#### EXTRACTED RECORDS
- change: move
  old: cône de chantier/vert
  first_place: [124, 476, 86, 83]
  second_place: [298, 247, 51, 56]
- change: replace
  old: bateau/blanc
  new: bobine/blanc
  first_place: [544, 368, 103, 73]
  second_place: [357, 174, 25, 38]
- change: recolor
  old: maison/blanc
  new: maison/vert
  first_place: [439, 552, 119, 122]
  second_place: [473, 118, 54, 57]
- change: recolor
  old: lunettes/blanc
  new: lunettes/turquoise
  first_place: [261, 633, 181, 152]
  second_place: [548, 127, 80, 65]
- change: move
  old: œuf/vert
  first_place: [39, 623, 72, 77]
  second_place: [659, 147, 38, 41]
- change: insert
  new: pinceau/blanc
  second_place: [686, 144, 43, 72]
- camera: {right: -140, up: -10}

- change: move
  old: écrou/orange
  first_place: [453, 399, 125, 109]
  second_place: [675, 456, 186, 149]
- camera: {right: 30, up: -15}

==

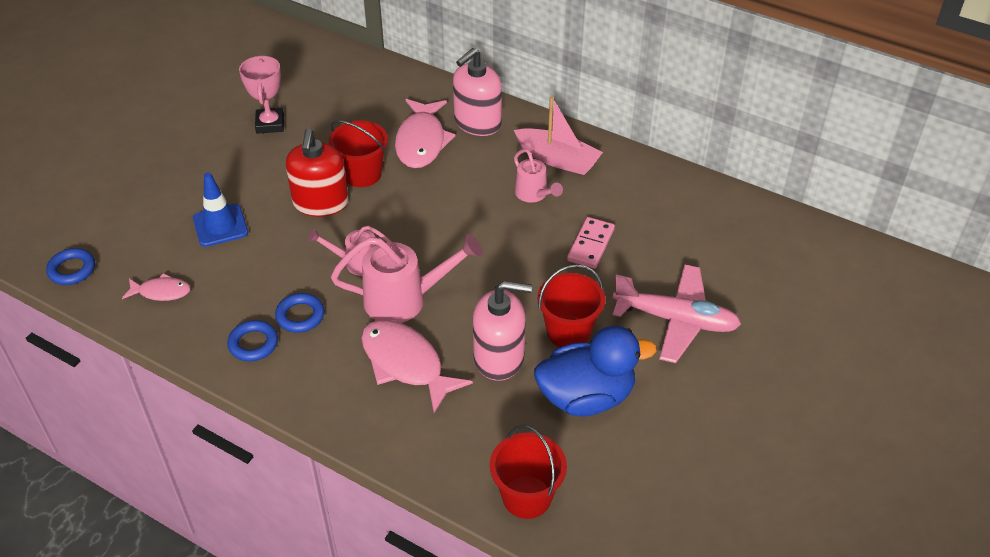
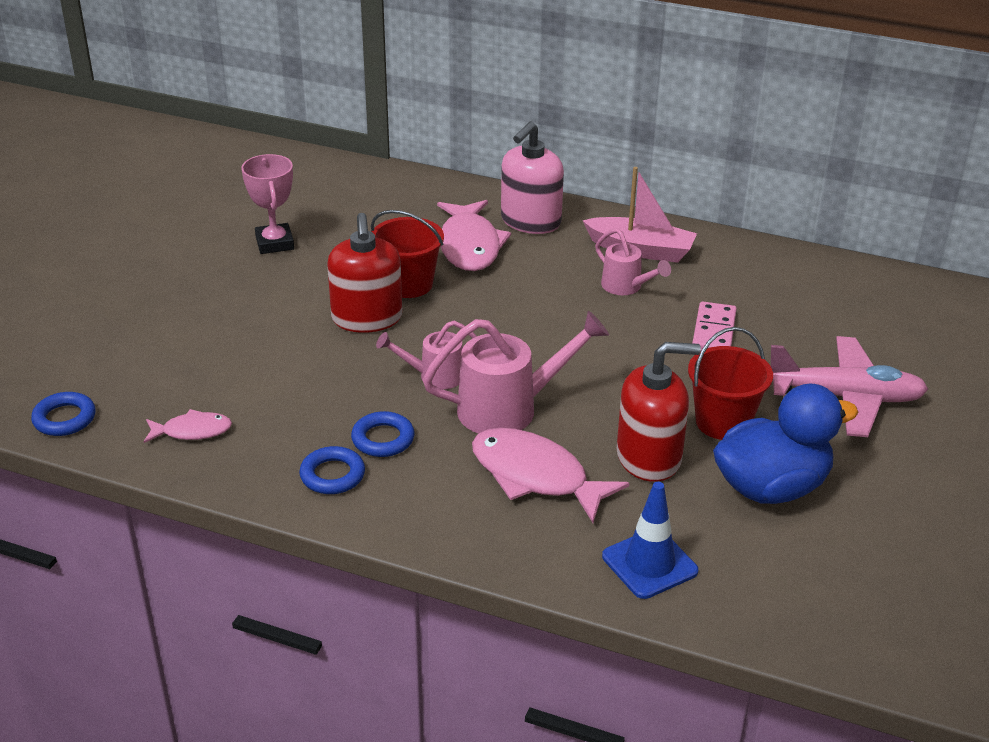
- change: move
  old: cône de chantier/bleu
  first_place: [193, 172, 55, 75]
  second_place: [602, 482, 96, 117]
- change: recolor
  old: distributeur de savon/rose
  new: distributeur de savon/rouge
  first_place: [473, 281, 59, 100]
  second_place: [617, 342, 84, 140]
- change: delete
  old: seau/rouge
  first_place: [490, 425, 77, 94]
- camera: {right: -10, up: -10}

#### WHAT YOU NEED TO DO
Each line of the listing that contains the word "blanc" must be copied.

#### SOLVED PROBLEM
  old: bateau/blanc
  new: bobine/blanc
  old: maison/blanc
  old: lunettes/blanc
  new: pinceau/blanc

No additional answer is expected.